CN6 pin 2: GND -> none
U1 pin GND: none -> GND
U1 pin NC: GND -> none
...
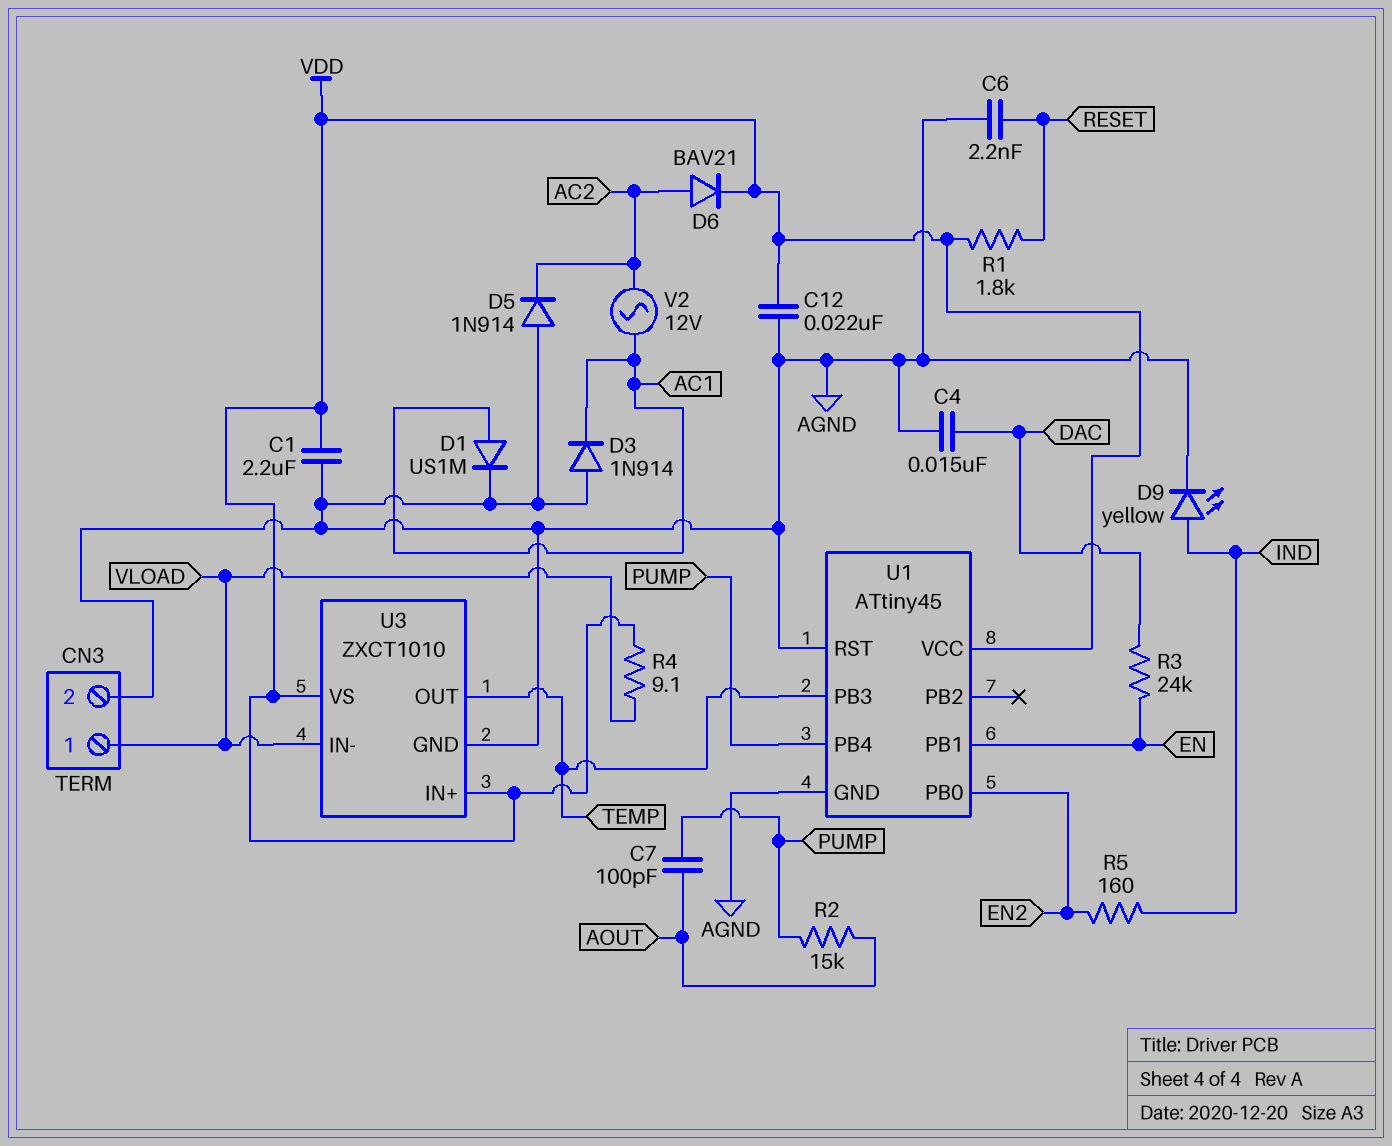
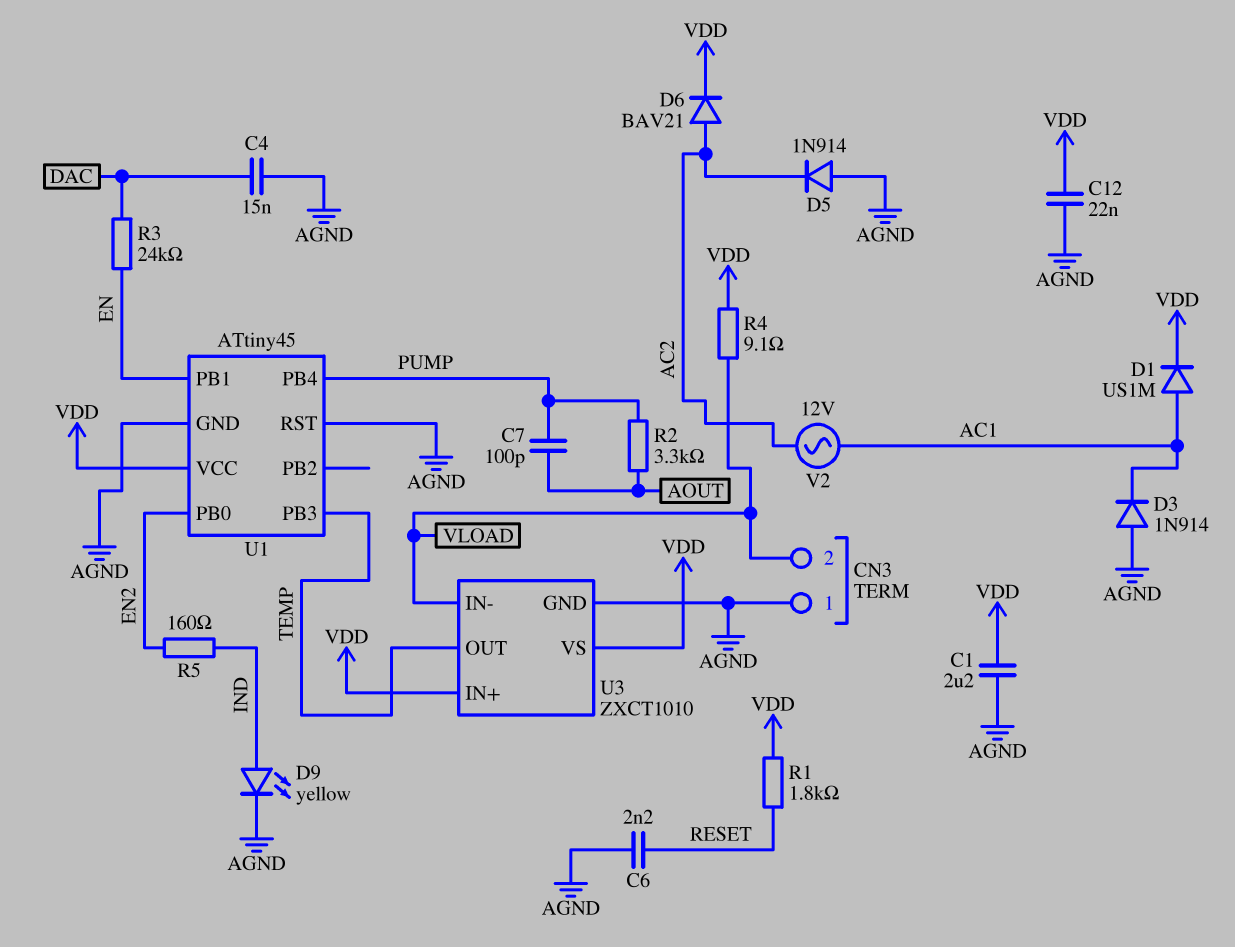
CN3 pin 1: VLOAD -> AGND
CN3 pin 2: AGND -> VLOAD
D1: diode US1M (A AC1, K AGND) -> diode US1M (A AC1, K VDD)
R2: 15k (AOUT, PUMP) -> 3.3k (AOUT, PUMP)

== Problem to solve ==
Both end lines included, restate word for word the lines above from the line with "D1: diode US1M" to the line with "R2: 15k (AOUT, PUMP) -> 3.3k (AOUT, PUMP)", and nothing else.

== Answer below ==
D1: diode US1M (A AC1, K AGND) -> diode US1M (A AC1, K VDD)
R2: 15k (AOUT, PUMP) -> 3.3k (AOUT, PUMP)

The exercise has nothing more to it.